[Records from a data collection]
=== Begin Enclosure ===
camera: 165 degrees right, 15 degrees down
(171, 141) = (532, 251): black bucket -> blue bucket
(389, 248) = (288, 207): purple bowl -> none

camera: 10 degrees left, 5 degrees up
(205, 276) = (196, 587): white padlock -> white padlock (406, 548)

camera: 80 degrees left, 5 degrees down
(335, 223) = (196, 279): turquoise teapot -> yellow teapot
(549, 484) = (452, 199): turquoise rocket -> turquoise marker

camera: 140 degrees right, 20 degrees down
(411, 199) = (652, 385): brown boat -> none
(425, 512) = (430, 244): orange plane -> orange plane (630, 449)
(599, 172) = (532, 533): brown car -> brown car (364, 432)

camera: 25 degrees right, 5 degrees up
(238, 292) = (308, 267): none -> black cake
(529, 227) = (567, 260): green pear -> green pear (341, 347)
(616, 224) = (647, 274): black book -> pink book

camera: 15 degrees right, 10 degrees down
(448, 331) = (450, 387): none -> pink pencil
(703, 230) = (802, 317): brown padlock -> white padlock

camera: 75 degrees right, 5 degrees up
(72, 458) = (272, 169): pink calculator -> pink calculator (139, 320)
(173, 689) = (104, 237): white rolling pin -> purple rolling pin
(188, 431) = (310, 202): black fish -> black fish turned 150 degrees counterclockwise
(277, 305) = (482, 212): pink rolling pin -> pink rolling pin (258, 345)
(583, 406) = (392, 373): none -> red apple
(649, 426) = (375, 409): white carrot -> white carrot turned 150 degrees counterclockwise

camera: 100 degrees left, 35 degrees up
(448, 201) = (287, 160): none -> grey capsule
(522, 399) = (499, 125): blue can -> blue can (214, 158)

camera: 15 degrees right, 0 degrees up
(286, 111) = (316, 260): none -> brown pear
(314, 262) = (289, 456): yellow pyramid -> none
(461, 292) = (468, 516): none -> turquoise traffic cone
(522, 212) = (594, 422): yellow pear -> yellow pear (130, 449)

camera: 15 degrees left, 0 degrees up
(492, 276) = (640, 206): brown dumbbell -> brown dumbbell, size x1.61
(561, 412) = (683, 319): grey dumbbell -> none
=== End Enclosure ===
Copy the lines above exactly, beginning at the line that has "camera: 25 degrees right, 5 degrees up" and stopping after the line that has "(314, 262) = (289, 456): yellow", and omit the rest.

camera: 25 degrees right, 5 degrees up
(238, 292) = (308, 267): none -> black cake
(529, 227) = (567, 260): green pear -> green pear (341, 347)
(616, 224) = (647, 274): black book -> pink book

camera: 15 degrees right, 10 degrees down
(448, 331) = (450, 387): none -> pink pencil
(703, 230) = (802, 317): brown padlock -> white padlock

camera: 75 degrees right, 5 degrees up
(72, 458) = (272, 169): pink calculator -> pink calculator (139, 320)
(173, 689) = (104, 237): white rolling pin -> purple rolling pin
(188, 431) = (310, 202): black fish -> black fish turned 150 degrees counterclockwise
(277, 305) = (482, 212): pink rolling pin -> pink rolling pin (258, 345)
(583, 406) = (392, 373): none -> red apple
(649, 426) = (375, 409): white carrot -> white carrot turned 150 degrees counterclockwise

camera: 100 degrees left, 35 degrees up
(448, 201) = (287, 160): none -> grey capsule
(522, 399) = (499, 125): blue can -> blue can (214, 158)

camera: 15 degrees right, 0 degrees up
(286, 111) = (316, 260): none -> brown pear
(314, 262) = (289, 456): yellow pyramid -> none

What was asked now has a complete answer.